Stored data entries:
....

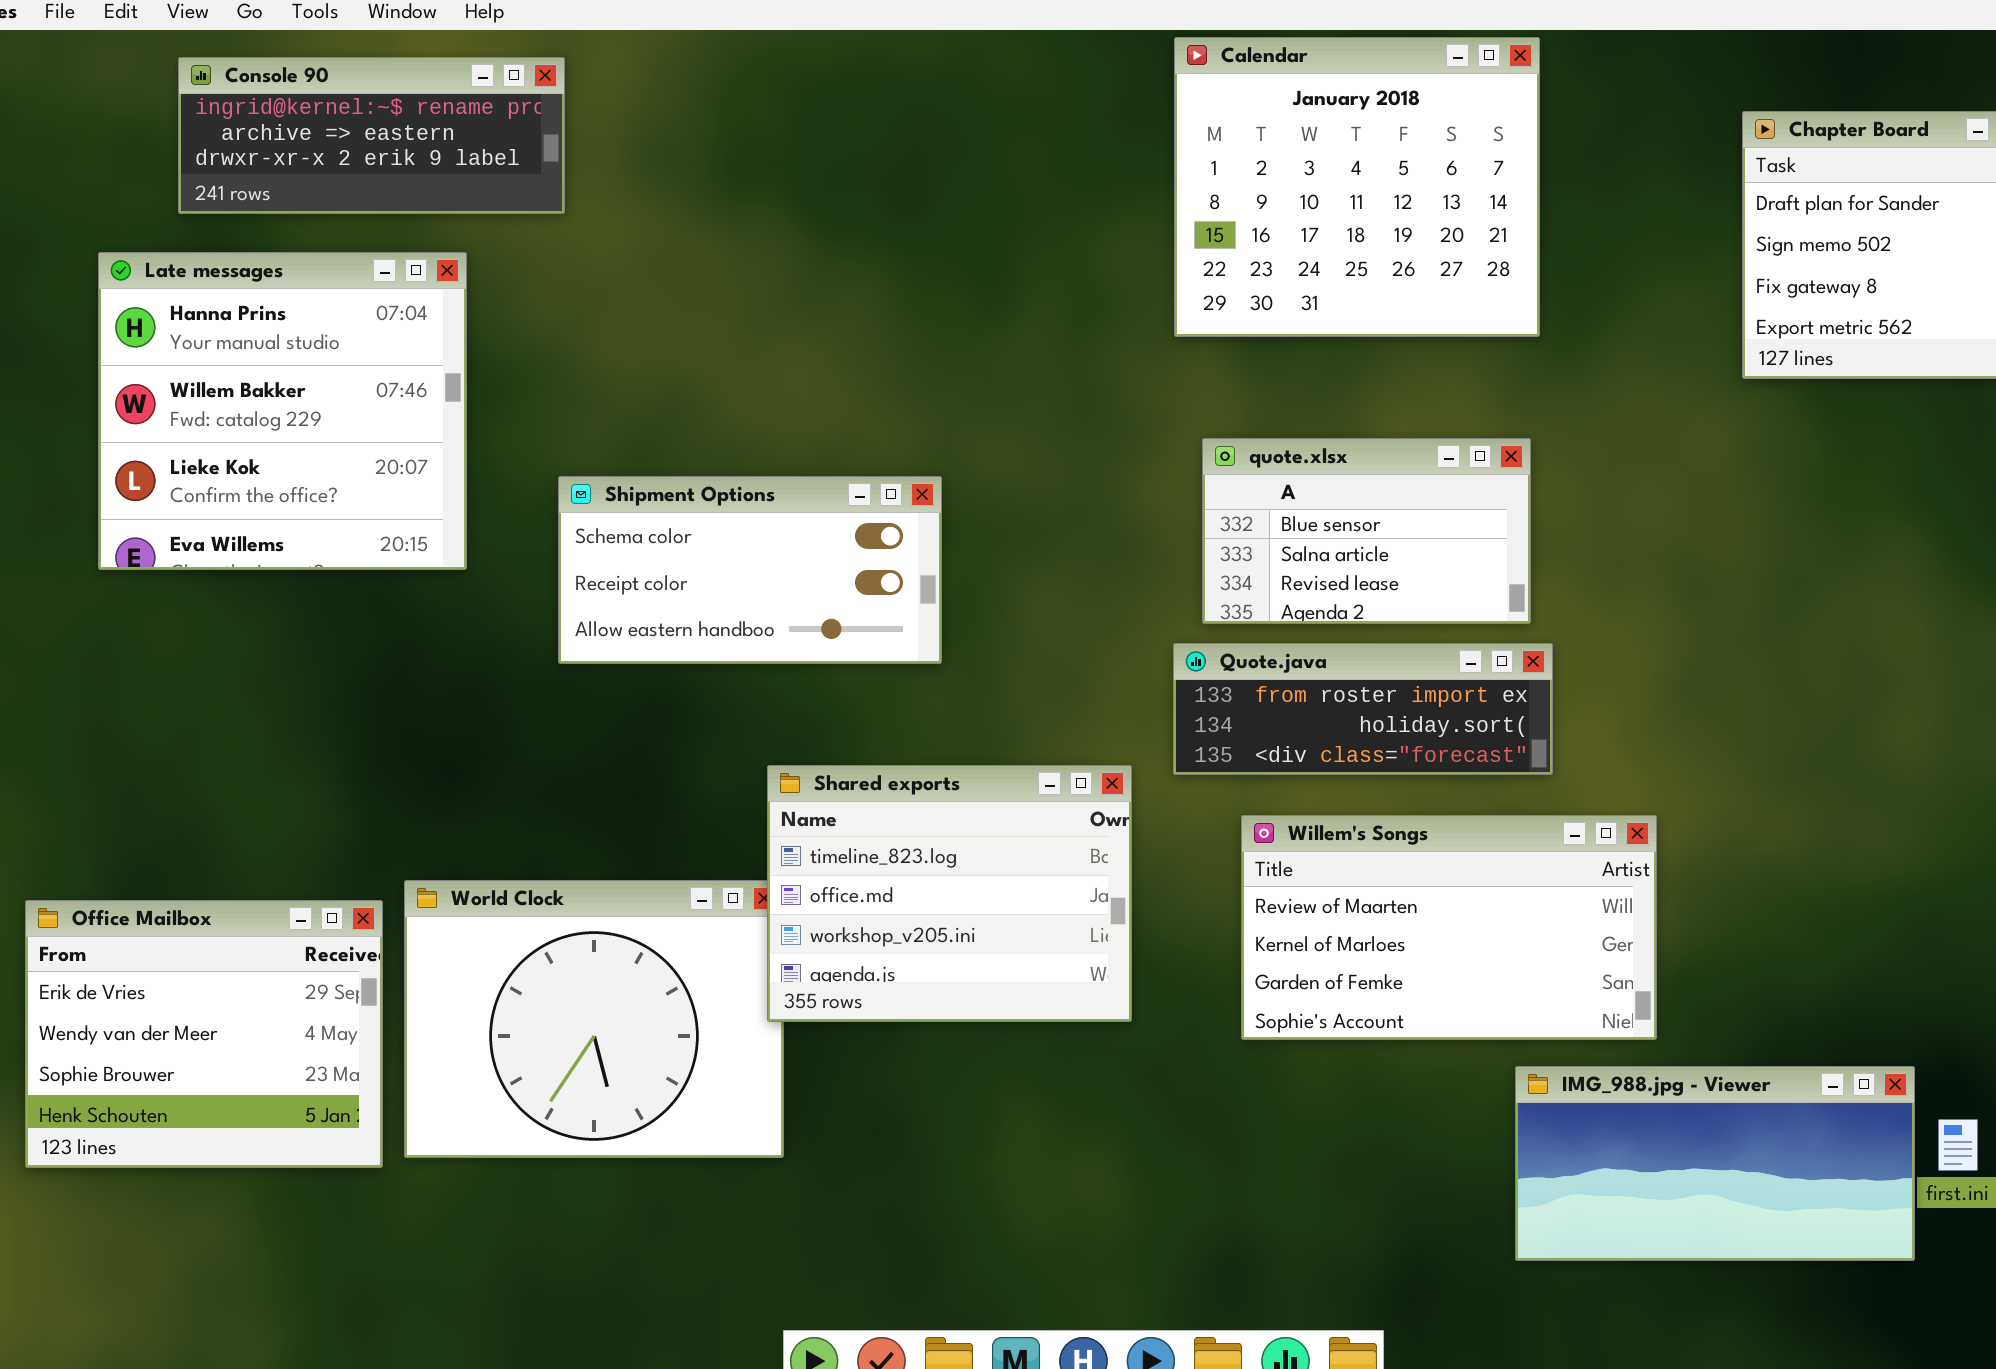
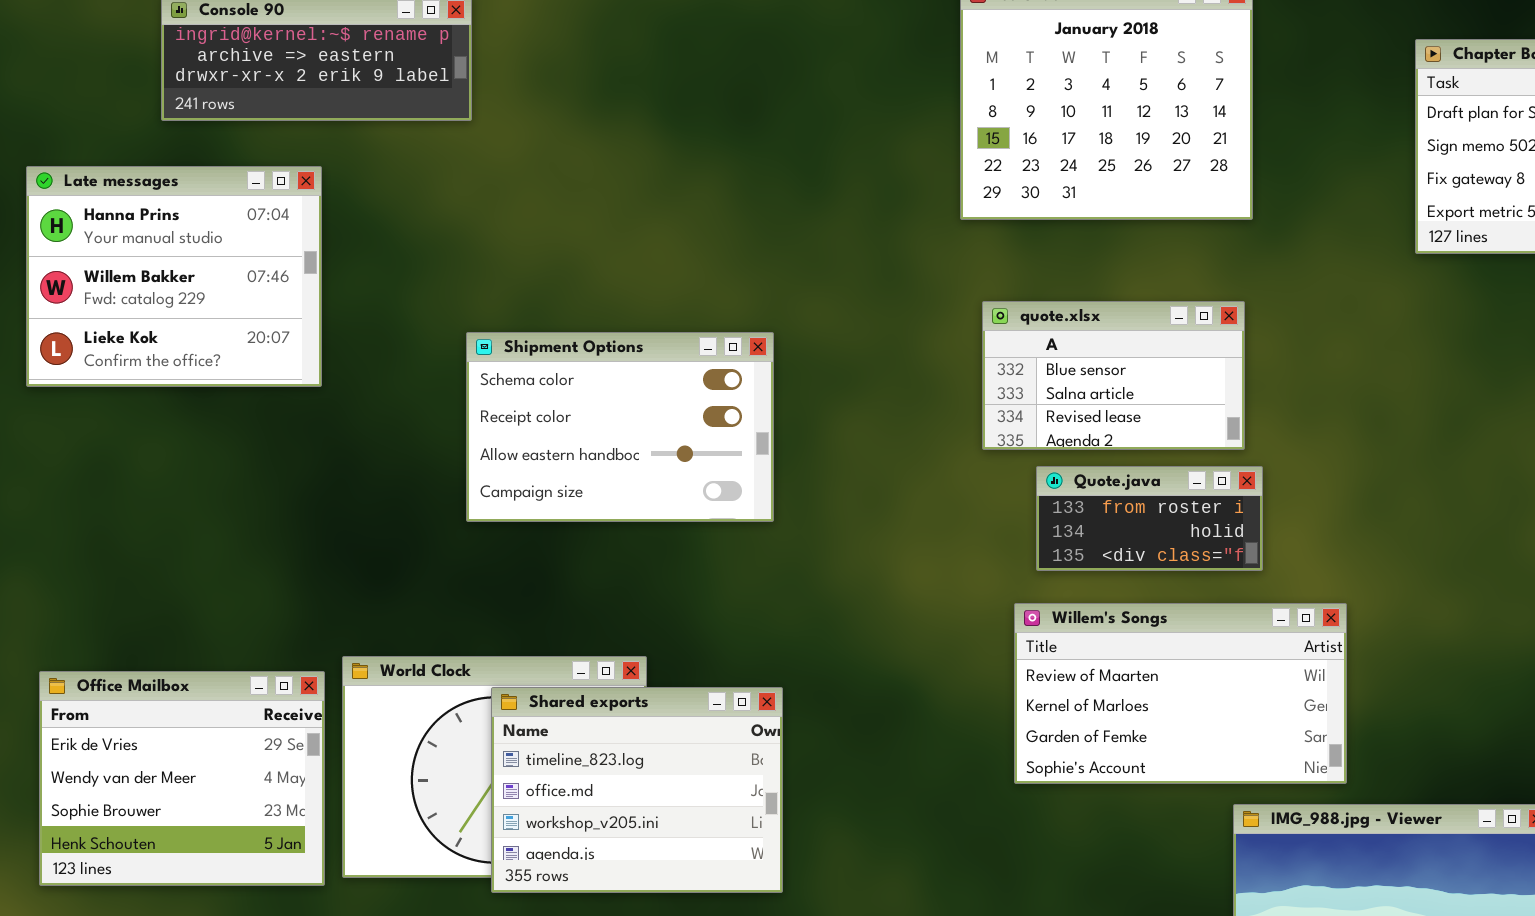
Late messages: [98,252,467,570] -> [26,166,322,387], moved, resized
Shipment Options: [558,476,942,664] -> [466,332,774,522], resized
Quote.java: [1173,643,1553,775] -> [1036,466,1263,571], resized
Shared exports: [767,765,1132,1022] -> [491,687,783,893], moved

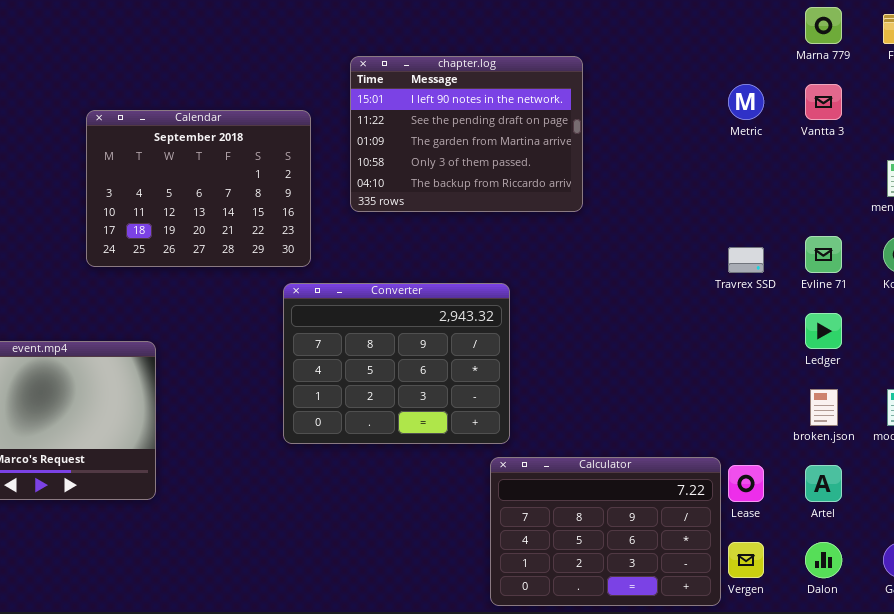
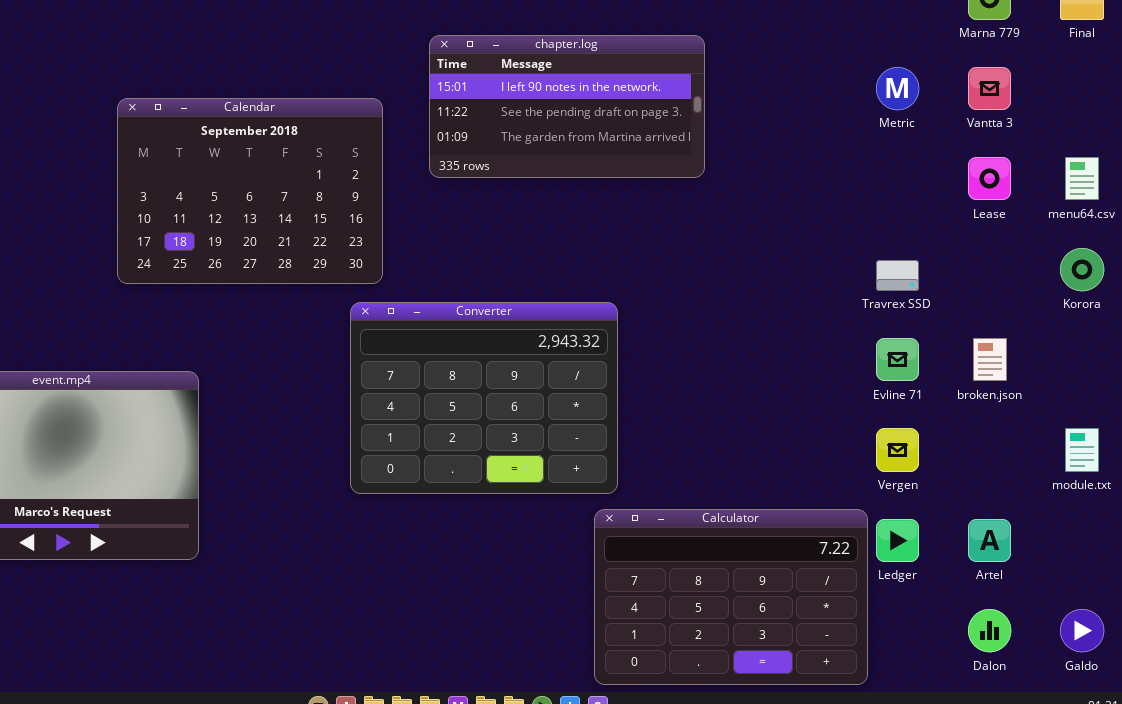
chapter.log: [350,56,583,212] -> [429,35,705,178], resized
Evline 71: [805,236,842,273] -> [876,338,919,381], moved
Ledger: [805,313,842,349] -> [876,519,919,562], moved
broken.json: [810,389,838,426] -> [973,338,1007,381], moved
Lease: [728,465,764,502] -> [968,157,1011,200], moved
Vergen: [728,542,764,578] -> [876,428,919,472], moved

....

> [EXERCISE]: Search the entries for the line holding "chapter.log: [350,56,583,212] ->". Return that line and the ones after it through the last, exactly.

> [REPLY]:
chapter.log: [350,56,583,212] -> [429,35,705,178], resized
Evline 71: [805,236,842,273] -> [876,338,919,381], moved
Ledger: [805,313,842,349] -> [876,519,919,562], moved
broken.json: [810,389,838,426] -> [973,338,1007,381], moved
Lease: [728,465,764,502] -> [968,157,1011,200], moved
Vergen: [728,542,764,578] -> [876,428,919,472], moved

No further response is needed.